■ DATA SECTION
>>>

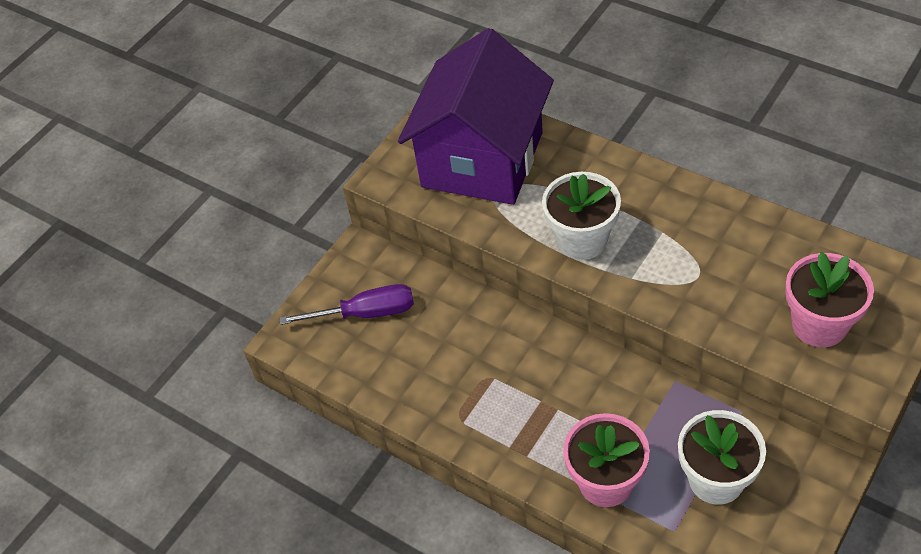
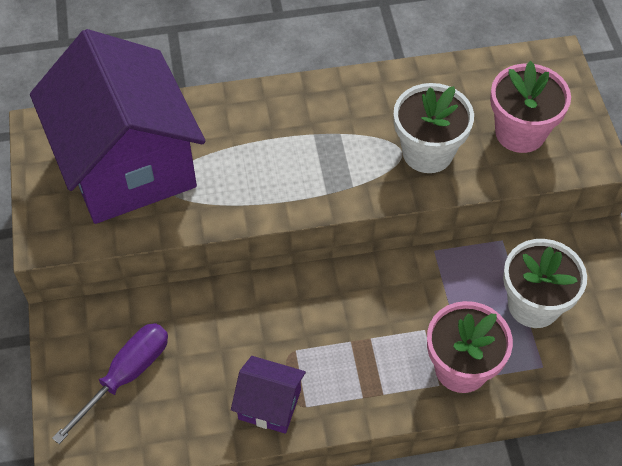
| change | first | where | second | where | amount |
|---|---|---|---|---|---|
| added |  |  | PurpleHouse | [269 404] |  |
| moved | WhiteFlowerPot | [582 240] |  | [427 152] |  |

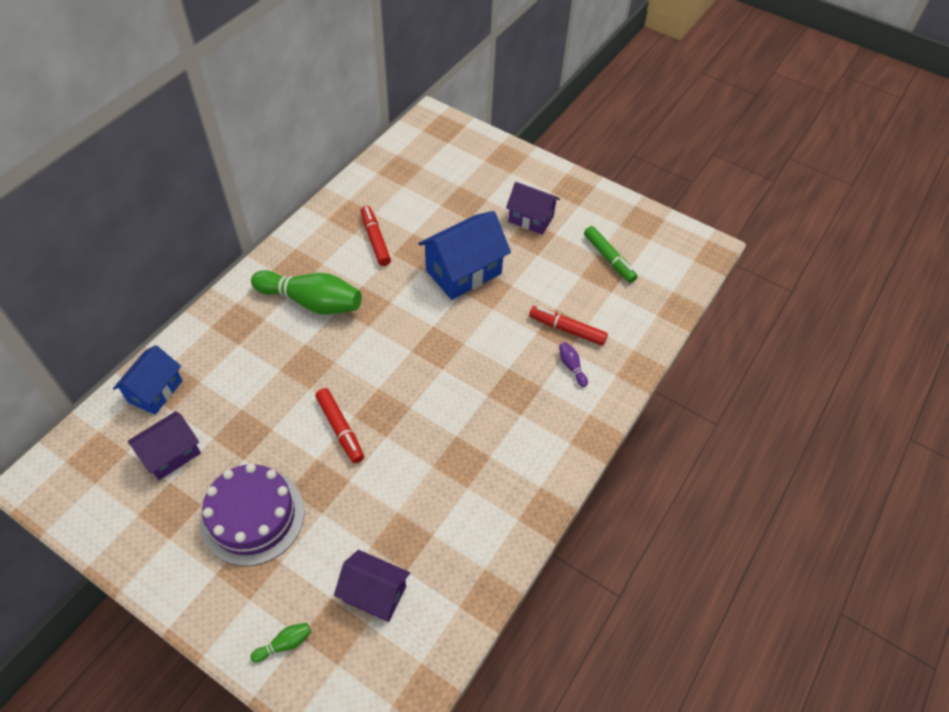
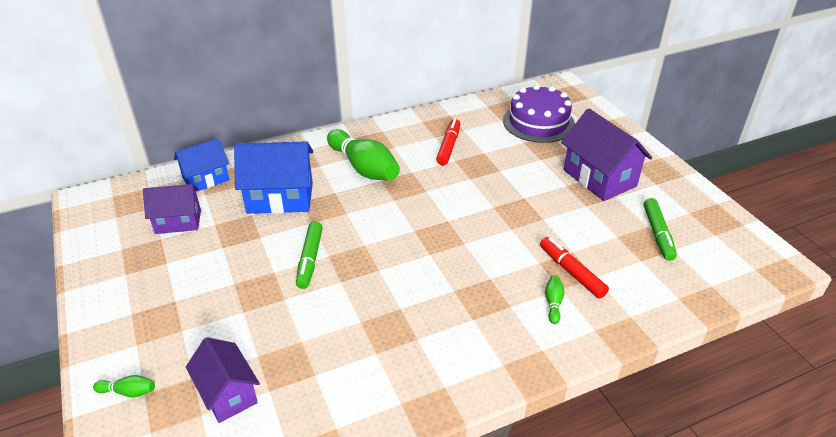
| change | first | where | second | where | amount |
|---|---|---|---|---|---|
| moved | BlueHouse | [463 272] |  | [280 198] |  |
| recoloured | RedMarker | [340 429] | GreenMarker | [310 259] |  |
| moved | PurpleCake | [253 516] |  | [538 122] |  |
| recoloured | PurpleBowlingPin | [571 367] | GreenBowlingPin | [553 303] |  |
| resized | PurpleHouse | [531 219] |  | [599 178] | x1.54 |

<<<
>>>

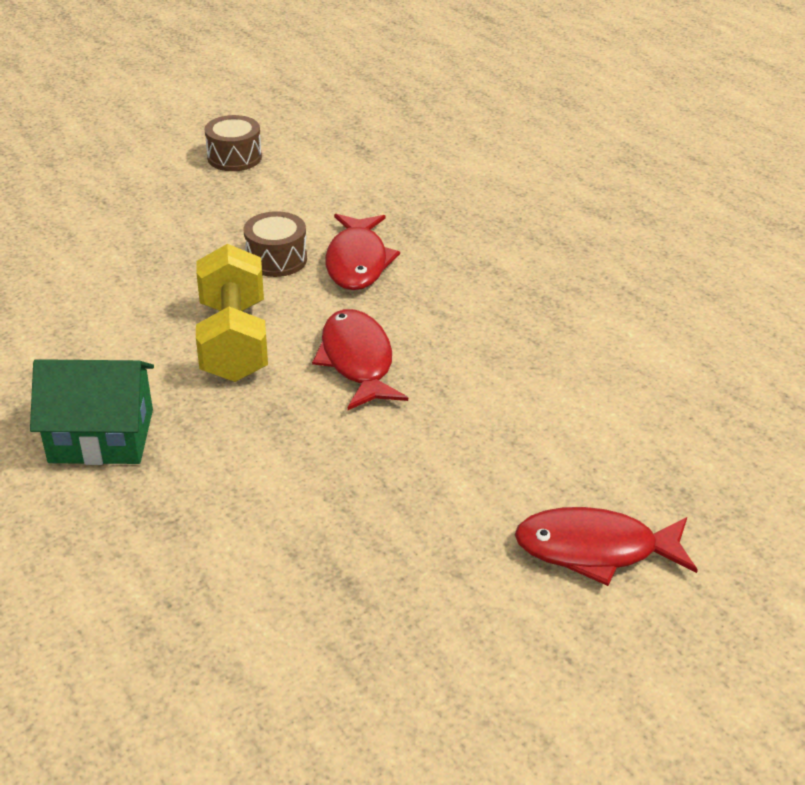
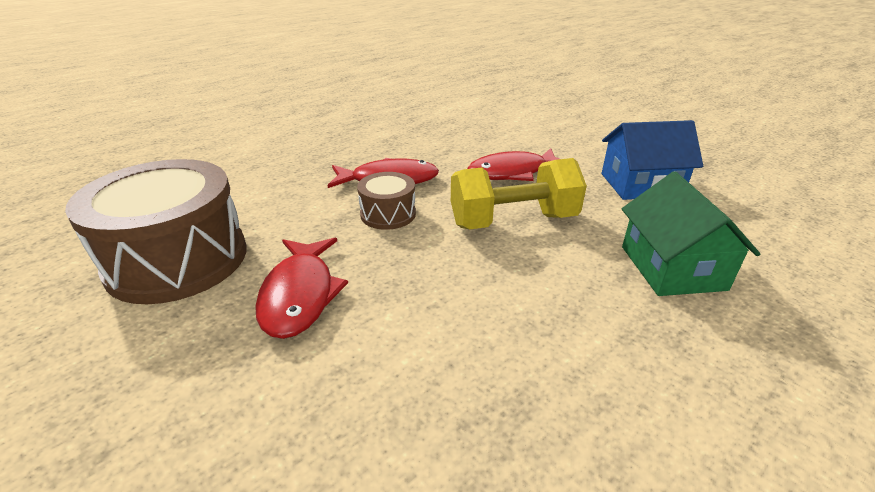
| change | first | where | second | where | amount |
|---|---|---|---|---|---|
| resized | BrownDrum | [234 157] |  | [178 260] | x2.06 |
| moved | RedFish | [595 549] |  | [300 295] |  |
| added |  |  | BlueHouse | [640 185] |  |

<<<
>>>

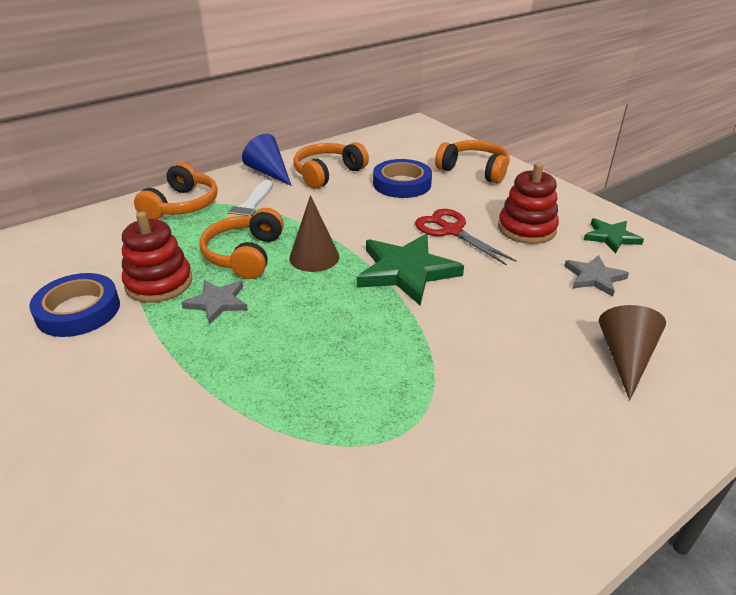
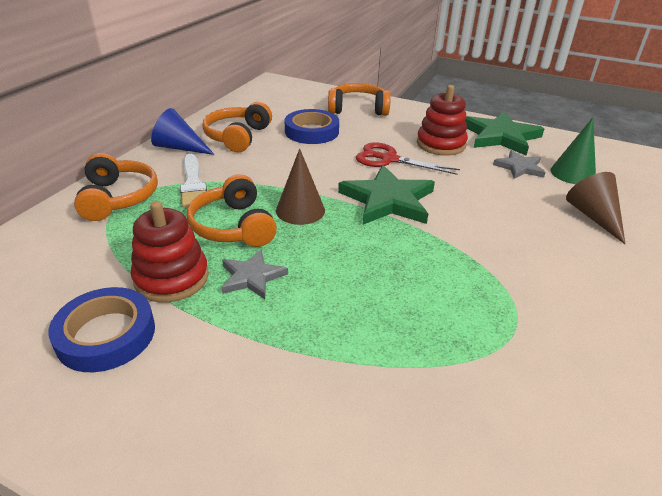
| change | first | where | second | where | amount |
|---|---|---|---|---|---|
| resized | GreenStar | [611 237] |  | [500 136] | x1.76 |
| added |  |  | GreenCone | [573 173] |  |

<<<

■ ASSIGNED TASK
In the listing above, the lines from the one containing "260] | x2.06 |" through the one containing "BlueHouse | [640" must be set down exactly, with no other lines.

■ YOUR SOLUTION
| resized | BrownDrum | [234 157] |  | [178 260] | x2.06 |
| moved | RedFish | [595 549] |  | [300 295] |  |
| added |  |  | BlueHouse | [640 185] |  |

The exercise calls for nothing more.